#### [PROBLEM DETAILS]
Reproduce all the records word for word. Omit images.

SOURCE RECORDS section start

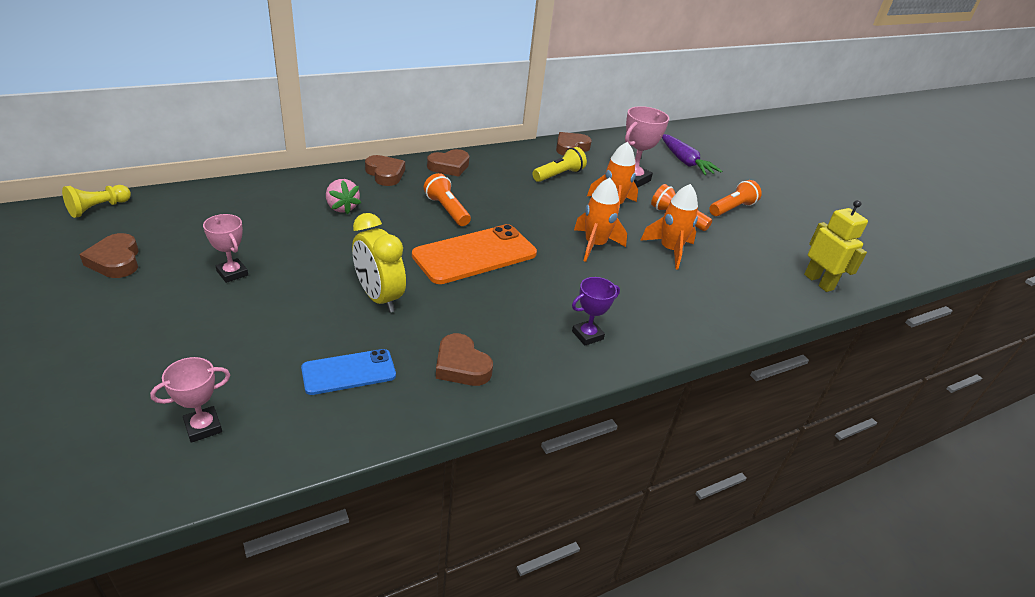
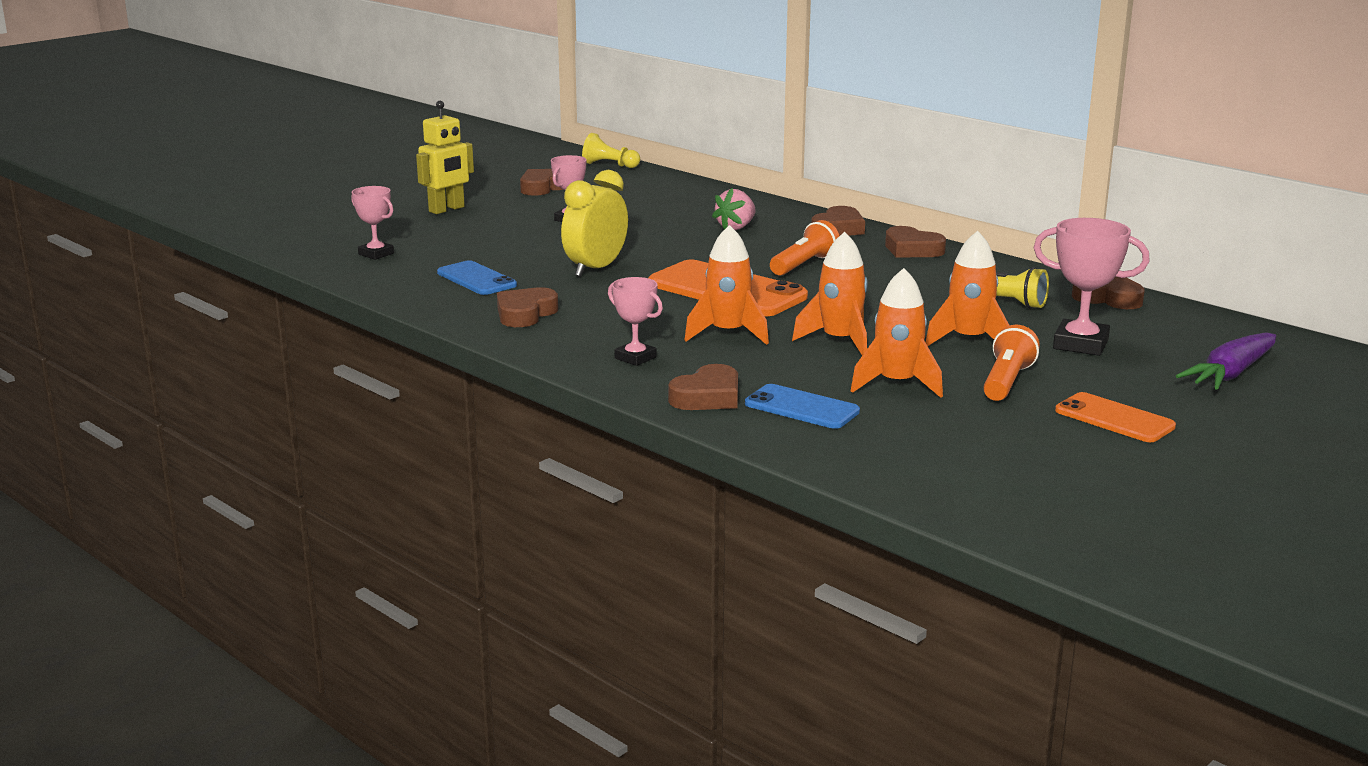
camera: 75 degrees right, 15 degrees down
(560, 281) = (728, 333): none -> orange rocket
(587, 335) = (635, 358): purple trophy -> pink trophy
(670, 325) = (707, 397): none -> brown heart
(697, 294) = (802, 408): none -> blue phone
(732, 208) = (1114, 419): orange flashlight -> orange phone
(818, 282) = (966, 493): yellow robot -> yellow robot (447, 209)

SOURCE RECORDS section end

#### [TASK RESPONSE]
camera: 75 degrees right, 15 degrees down
(560, 281) = (728, 333): none -> orange rocket
(587, 335) = (635, 358): purple trophy -> pink trophy
(670, 325) = (707, 397): none -> brown heart
(697, 294) = (802, 408): none -> blue phone
(732, 208) = (1114, 419): orange flashlight -> orange phone
(818, 282) = (966, 493): yellow robot -> yellow robot (447, 209)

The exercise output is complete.